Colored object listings
_ _ _ _ _ _ _
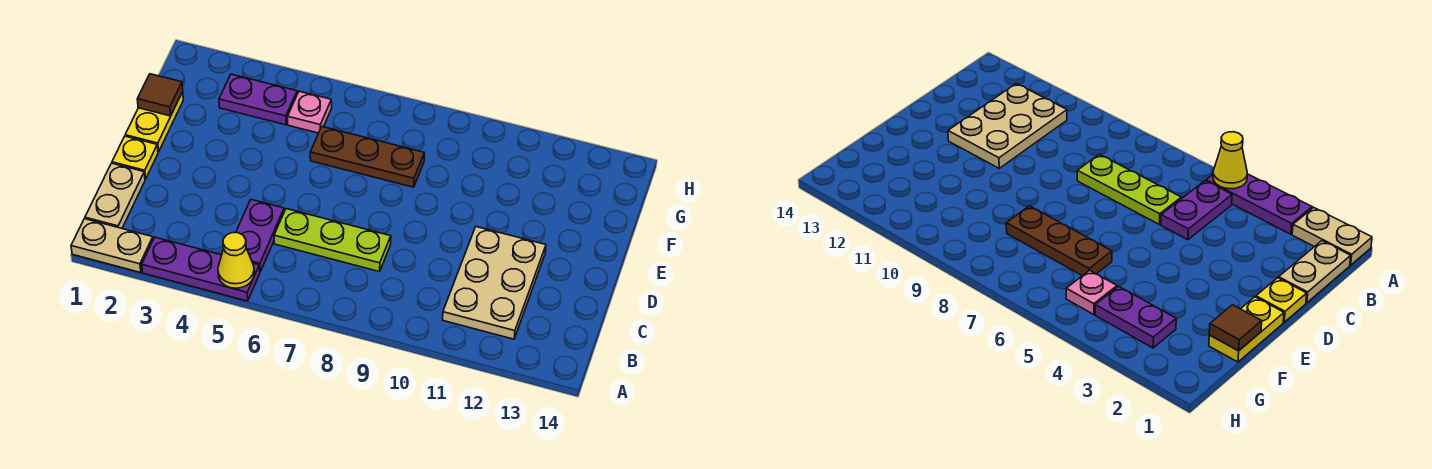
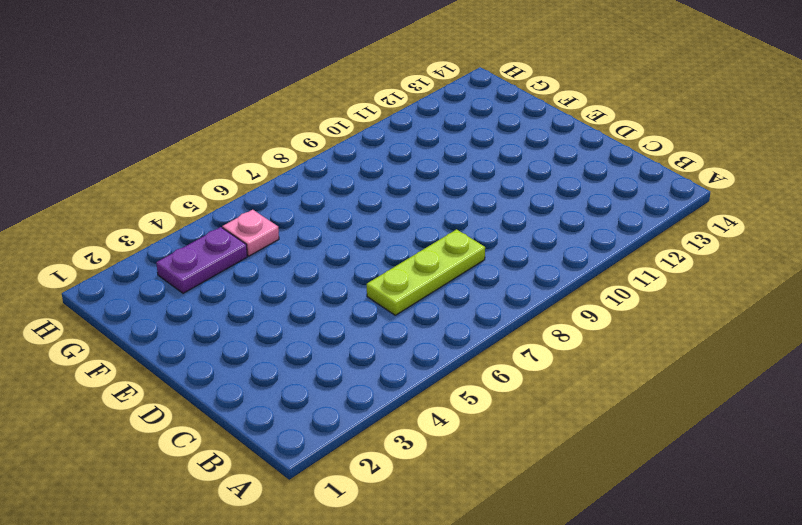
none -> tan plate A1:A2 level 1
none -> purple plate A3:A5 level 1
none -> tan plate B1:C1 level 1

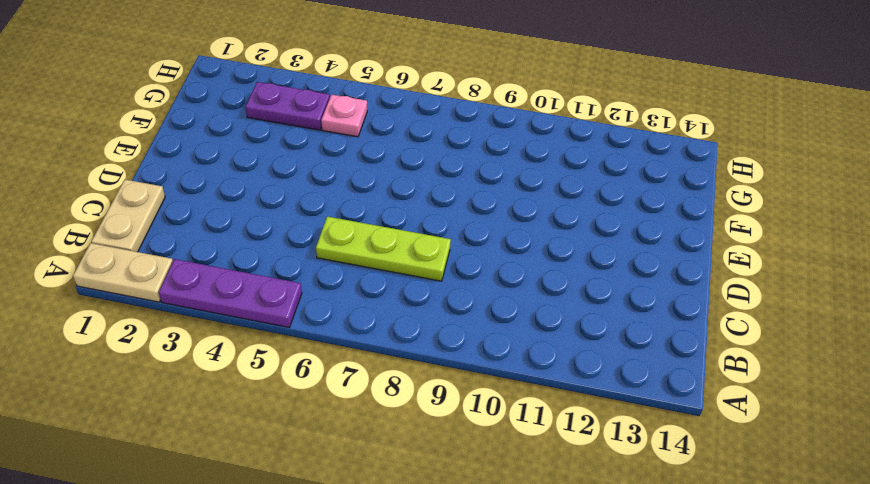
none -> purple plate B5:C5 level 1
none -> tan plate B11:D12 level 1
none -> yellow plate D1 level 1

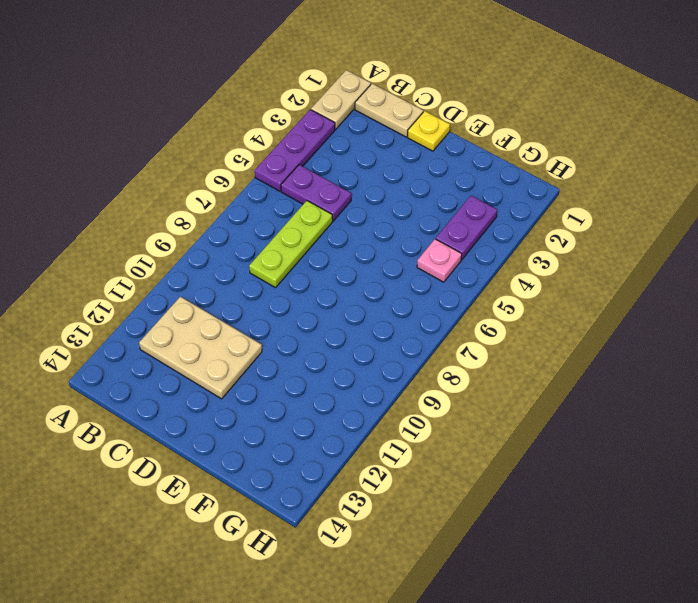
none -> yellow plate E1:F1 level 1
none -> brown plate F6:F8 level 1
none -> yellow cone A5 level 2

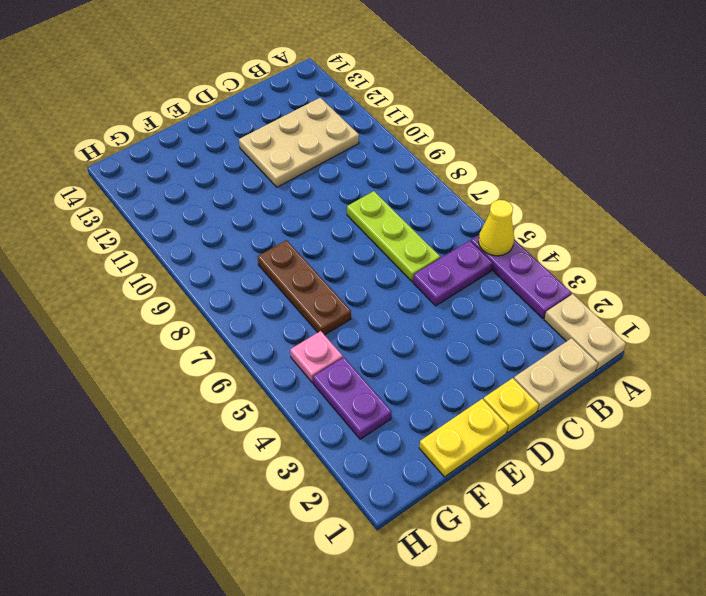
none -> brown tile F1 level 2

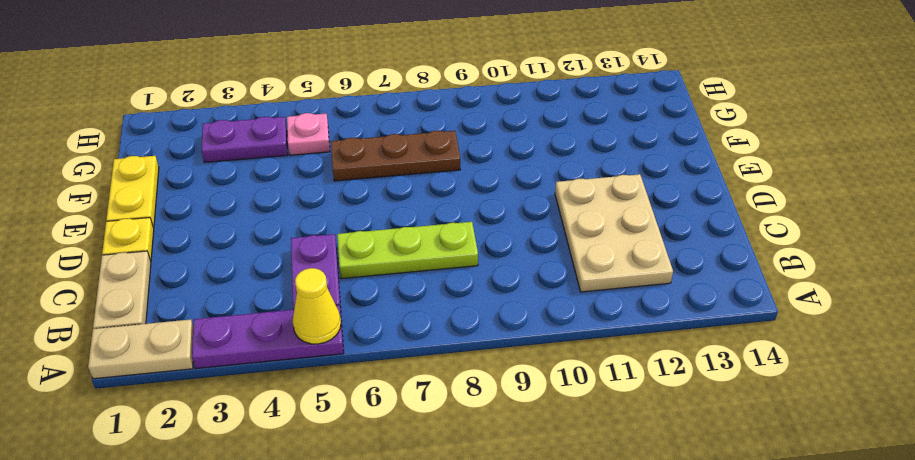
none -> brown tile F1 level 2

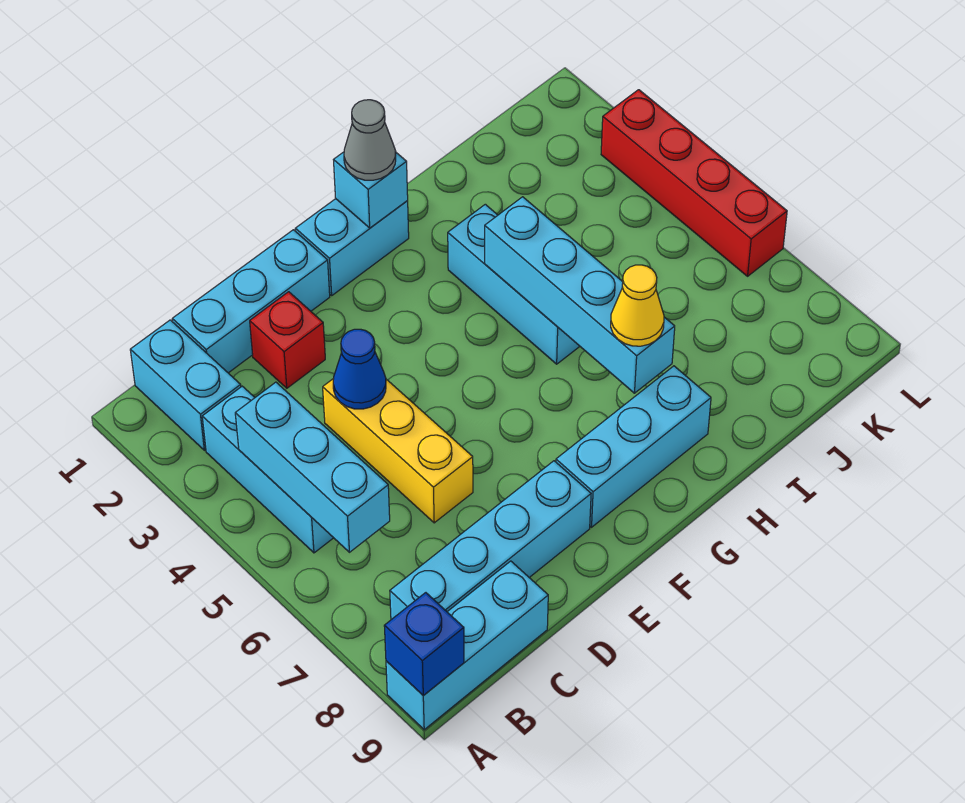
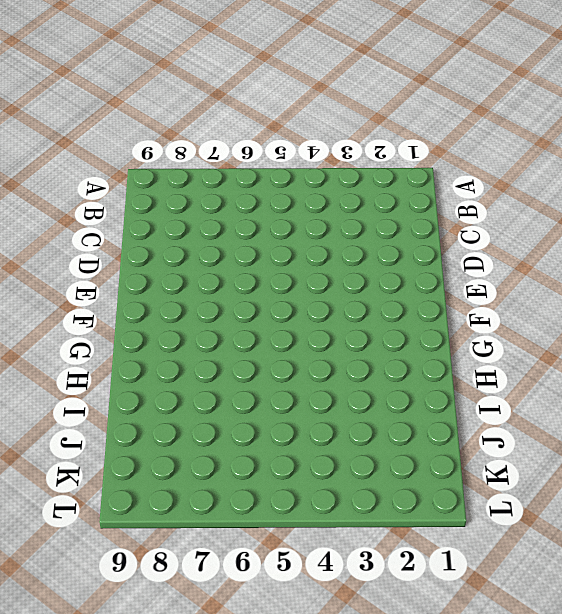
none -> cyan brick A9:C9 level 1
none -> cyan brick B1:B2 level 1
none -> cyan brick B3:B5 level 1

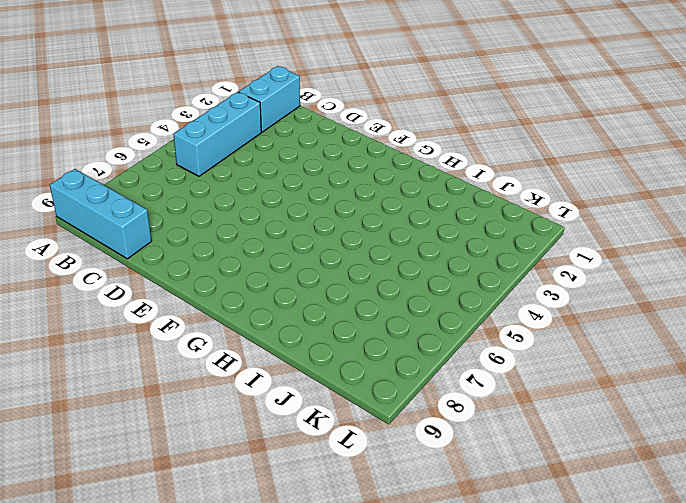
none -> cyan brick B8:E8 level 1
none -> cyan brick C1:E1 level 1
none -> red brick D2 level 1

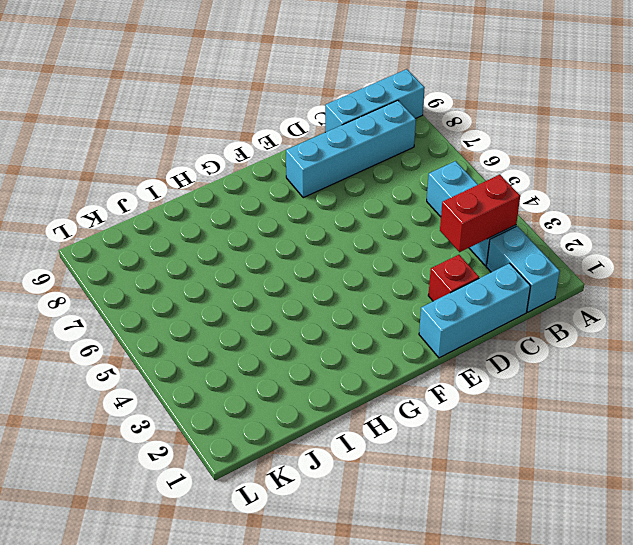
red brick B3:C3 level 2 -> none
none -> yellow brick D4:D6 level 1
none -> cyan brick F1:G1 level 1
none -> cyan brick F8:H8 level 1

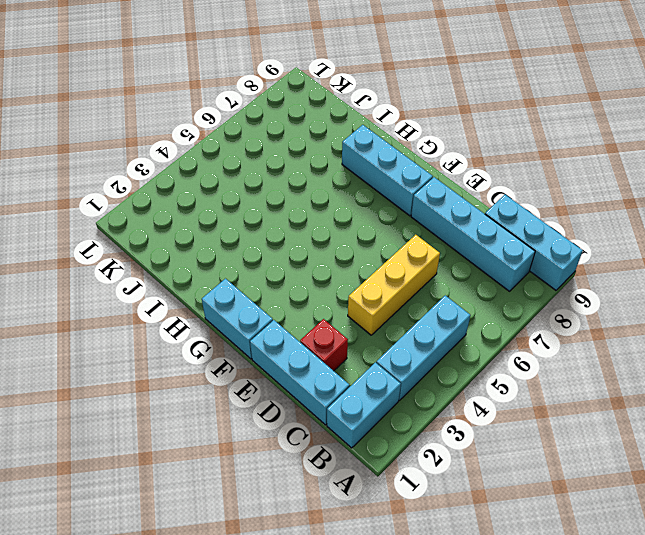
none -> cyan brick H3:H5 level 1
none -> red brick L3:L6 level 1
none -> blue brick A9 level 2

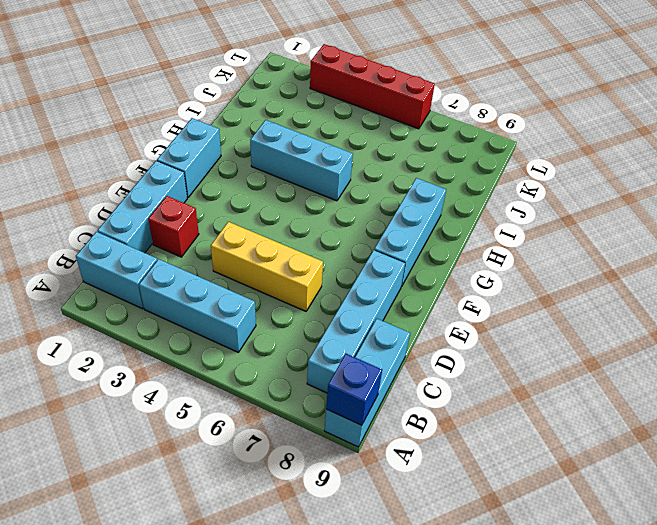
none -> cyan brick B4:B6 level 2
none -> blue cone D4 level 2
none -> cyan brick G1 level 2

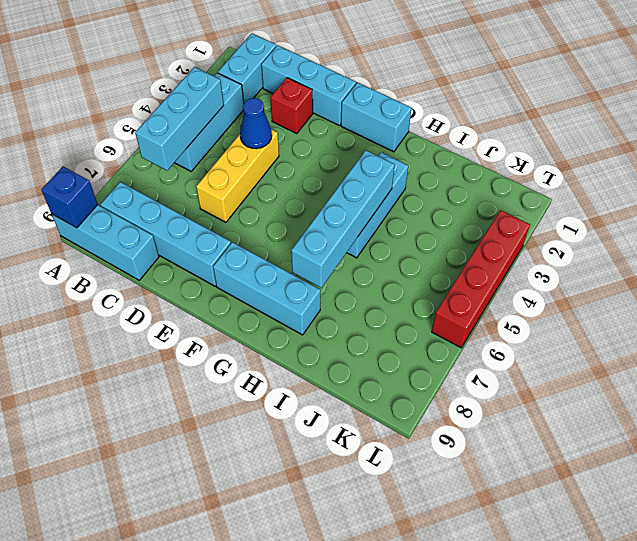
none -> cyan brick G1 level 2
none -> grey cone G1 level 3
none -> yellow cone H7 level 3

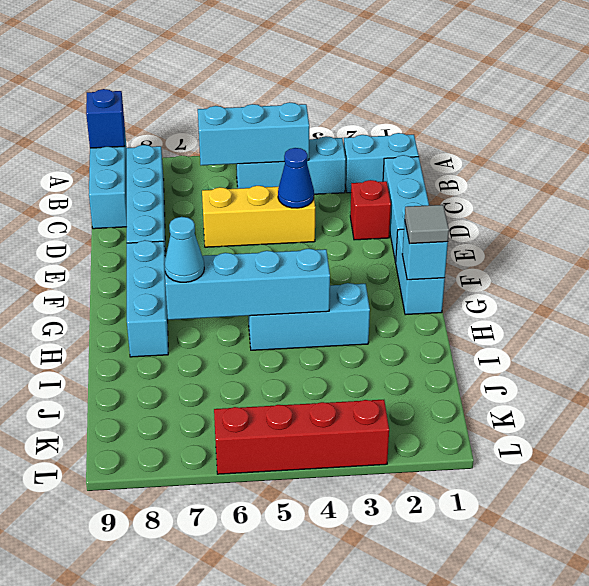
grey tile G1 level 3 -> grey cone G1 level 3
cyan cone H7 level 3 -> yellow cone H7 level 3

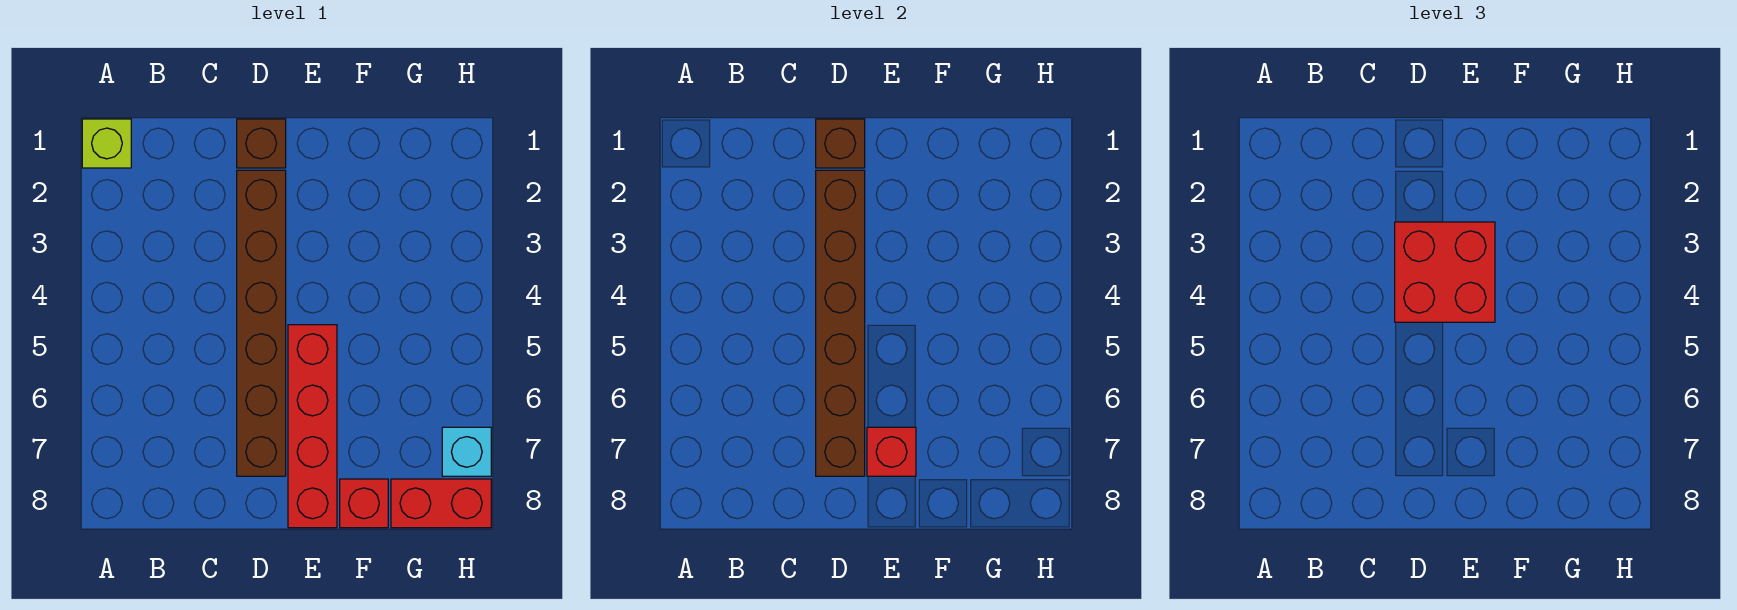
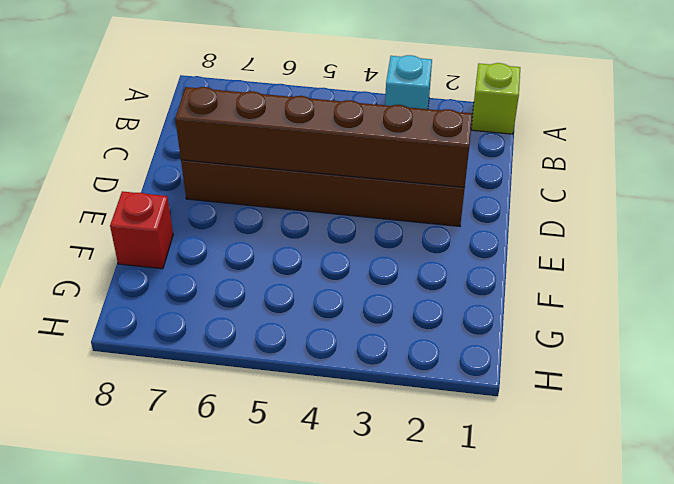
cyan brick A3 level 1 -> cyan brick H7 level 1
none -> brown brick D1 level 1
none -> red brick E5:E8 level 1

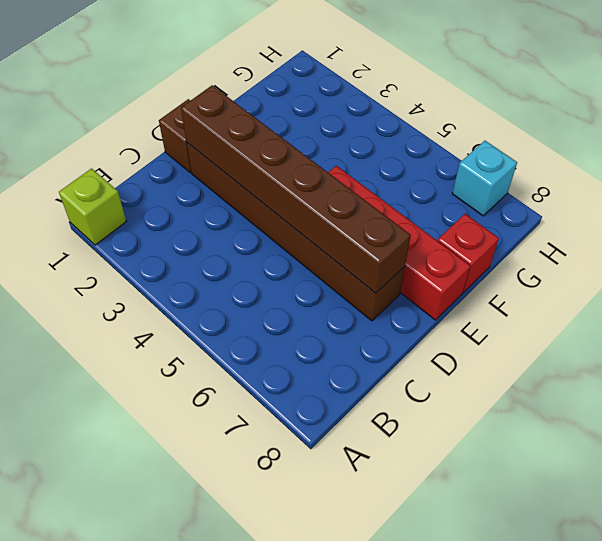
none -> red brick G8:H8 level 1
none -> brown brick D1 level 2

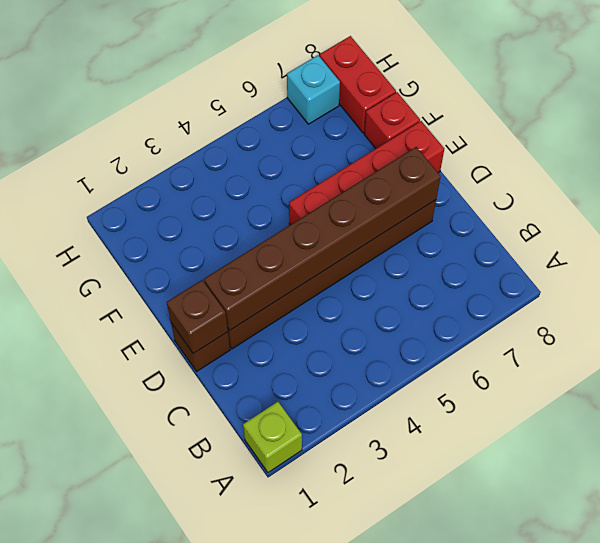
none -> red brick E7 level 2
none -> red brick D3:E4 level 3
_ _ _ _ _ _ _
Directions:
Return all the data exactly, and keep the pictures out.

Output:
none -> tan plate A1:A2 level 1
none -> purple plate A3:A5 level 1
none -> tan plate B1:C1 level 1

none -> purple plate B5:C5 level 1
none -> tan plate B11:D12 level 1
none -> yellow plate D1 level 1

none -> yellow plate E1:F1 level 1
none -> brown plate F6:F8 level 1
none -> yellow cone A5 level 2

none -> brown tile F1 level 2

none -> brown tile F1 level 2

none -> cyan brick A9:C9 level 1
none -> cyan brick B1:B2 level 1
none -> cyan brick B3:B5 level 1

none -> cyan brick B8:E8 level 1
none -> cyan brick C1:E1 level 1
none -> red brick D2 level 1

red brick B3:C3 level 2 -> none
none -> yellow brick D4:D6 level 1
none -> cyan brick F1:G1 level 1
none -> cyan brick F8:H8 level 1

none -> cyan brick H3:H5 level 1
none -> red brick L3:L6 level 1
none -> blue brick A9 level 2

none -> cyan brick B4:B6 level 2
none -> blue cone D4 level 2
none -> cyan brick G1 level 2

none -> cyan brick G1 level 2
none -> grey cone G1 level 3
none -> yellow cone H7 level 3

grey tile G1 level 3 -> grey cone G1 level 3
cyan cone H7 level 3 -> yellow cone H7 level 3

cyan brick A3 level 1 -> cyan brick H7 level 1
none -> brown brick D1 level 1
none -> red brick E5:E8 level 1

none -> red brick G8:H8 level 1
none -> brown brick D1 level 2

none -> red brick E7 level 2
none -> red brick D3:E4 level 3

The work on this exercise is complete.